WHAT YOU WILL DO
Can you restate the lines of the entries below, word for word, from the first one through the line that includes "(520, 310) = (576, 244): brown"?

§

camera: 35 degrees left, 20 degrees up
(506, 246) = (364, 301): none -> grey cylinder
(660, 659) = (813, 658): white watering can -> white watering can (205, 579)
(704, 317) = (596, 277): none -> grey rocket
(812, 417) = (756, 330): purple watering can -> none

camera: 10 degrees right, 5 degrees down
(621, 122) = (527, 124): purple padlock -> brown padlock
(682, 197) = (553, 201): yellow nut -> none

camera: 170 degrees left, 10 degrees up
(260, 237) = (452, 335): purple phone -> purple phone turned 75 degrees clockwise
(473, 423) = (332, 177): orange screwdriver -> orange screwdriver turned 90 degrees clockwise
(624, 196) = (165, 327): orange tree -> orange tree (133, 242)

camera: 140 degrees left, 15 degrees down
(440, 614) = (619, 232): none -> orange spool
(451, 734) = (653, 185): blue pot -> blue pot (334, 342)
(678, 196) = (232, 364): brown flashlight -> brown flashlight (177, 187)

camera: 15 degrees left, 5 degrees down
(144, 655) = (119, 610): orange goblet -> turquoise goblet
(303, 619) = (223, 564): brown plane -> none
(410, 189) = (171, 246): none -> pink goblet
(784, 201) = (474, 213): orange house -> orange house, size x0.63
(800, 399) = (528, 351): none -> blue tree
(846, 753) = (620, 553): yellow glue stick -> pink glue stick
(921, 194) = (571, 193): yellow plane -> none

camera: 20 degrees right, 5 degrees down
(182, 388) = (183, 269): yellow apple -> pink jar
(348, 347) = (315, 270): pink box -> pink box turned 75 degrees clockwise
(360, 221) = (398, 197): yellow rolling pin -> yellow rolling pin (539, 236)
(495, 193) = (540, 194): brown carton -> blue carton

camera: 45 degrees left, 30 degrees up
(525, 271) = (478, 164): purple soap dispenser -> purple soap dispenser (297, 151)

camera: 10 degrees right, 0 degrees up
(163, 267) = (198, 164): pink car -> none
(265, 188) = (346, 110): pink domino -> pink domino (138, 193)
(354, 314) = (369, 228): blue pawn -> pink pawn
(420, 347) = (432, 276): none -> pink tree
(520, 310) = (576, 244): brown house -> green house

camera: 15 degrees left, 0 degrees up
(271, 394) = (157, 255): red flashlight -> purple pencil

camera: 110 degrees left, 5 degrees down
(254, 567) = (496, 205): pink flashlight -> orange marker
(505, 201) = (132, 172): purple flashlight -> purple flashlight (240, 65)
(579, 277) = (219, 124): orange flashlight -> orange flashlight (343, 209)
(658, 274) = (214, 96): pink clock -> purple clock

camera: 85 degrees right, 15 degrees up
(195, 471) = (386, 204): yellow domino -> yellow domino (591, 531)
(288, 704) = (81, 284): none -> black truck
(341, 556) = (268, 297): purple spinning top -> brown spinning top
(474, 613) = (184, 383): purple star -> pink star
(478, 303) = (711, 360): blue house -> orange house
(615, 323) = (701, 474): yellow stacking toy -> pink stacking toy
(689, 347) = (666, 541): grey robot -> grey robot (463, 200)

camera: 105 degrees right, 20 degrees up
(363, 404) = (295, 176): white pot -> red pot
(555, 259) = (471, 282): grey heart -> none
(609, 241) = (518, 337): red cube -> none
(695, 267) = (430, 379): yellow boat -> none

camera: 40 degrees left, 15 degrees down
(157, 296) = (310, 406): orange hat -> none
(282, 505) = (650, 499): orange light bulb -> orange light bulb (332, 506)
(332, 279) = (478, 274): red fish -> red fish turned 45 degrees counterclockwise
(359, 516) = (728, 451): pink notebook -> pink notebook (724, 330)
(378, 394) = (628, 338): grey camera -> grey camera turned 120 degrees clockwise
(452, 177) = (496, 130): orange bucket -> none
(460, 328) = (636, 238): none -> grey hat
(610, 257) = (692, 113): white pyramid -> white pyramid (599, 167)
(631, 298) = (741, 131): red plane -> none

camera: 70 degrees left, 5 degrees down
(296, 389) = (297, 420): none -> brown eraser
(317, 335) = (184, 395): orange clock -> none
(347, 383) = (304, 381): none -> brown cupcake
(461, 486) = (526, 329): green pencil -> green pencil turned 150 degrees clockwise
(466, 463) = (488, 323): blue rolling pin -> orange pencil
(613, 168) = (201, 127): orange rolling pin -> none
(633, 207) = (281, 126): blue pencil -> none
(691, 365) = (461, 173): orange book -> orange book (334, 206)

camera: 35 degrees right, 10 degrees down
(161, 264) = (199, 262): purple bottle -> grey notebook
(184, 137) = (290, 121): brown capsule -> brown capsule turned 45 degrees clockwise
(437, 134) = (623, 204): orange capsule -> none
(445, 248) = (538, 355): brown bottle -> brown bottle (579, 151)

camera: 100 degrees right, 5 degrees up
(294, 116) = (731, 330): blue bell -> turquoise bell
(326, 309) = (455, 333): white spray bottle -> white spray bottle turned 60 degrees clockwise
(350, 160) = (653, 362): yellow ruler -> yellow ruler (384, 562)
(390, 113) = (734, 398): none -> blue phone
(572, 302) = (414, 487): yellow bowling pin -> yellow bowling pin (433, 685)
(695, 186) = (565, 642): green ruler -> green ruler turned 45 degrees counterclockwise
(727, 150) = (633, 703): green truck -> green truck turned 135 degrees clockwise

§

SOLUTION FOR THIS EXERCISE
camera: 35 degrees left, 20 degrees up
(506, 246) = (364, 301): none -> grey cylinder
(660, 659) = (813, 658): white watering can -> white watering can (205, 579)
(704, 317) = (596, 277): none -> grey rocket
(812, 417) = (756, 330): purple watering can -> none

camera: 10 degrees right, 5 degrees down
(621, 122) = (527, 124): purple padlock -> brown padlock
(682, 197) = (553, 201): yellow nut -> none

camera: 170 degrees left, 10 degrees up
(260, 237) = (452, 335): purple phone -> purple phone turned 75 degrees clockwise
(473, 423) = (332, 177): orange screwdriver -> orange screwdriver turned 90 degrees clockwise
(624, 196) = (165, 327): orange tree -> orange tree (133, 242)

camera: 140 degrees left, 15 degrees down
(440, 614) = (619, 232): none -> orange spool
(451, 734) = (653, 185): blue pot -> blue pot (334, 342)
(678, 196) = (232, 364): brown flashlight -> brown flashlight (177, 187)

camera: 15 degrees left, 5 degrees down
(144, 655) = (119, 610): orange goblet -> turquoise goblet
(303, 619) = (223, 564): brown plane -> none
(410, 189) = (171, 246): none -> pink goblet
(784, 201) = (474, 213): orange house -> orange house, size x0.63
(800, 399) = (528, 351): none -> blue tree
(846, 753) = (620, 553): yellow glue stick -> pink glue stick
(921, 194) = (571, 193): yellow plane -> none

camera: 20 degrees right, 5 degrees down
(182, 388) = (183, 269): yellow apple -> pink jar
(348, 347) = (315, 270): pink box -> pink box turned 75 degrees clockwise
(360, 221) = (398, 197): yellow rolling pin -> yellow rolling pin (539, 236)
(495, 193) = (540, 194): brown carton -> blue carton

camera: 45 degrees left, 30 degrees up
(525, 271) = (478, 164): purple soap dispenser -> purple soap dispenser (297, 151)

camera: 10 degrees right, 0 degrees up
(163, 267) = (198, 164): pink car -> none
(265, 188) = (346, 110): pink domino -> pink domino (138, 193)
(354, 314) = (369, 228): blue pawn -> pink pawn
(420, 347) = (432, 276): none -> pink tree
(520, 310) = (576, 244): brown house -> green house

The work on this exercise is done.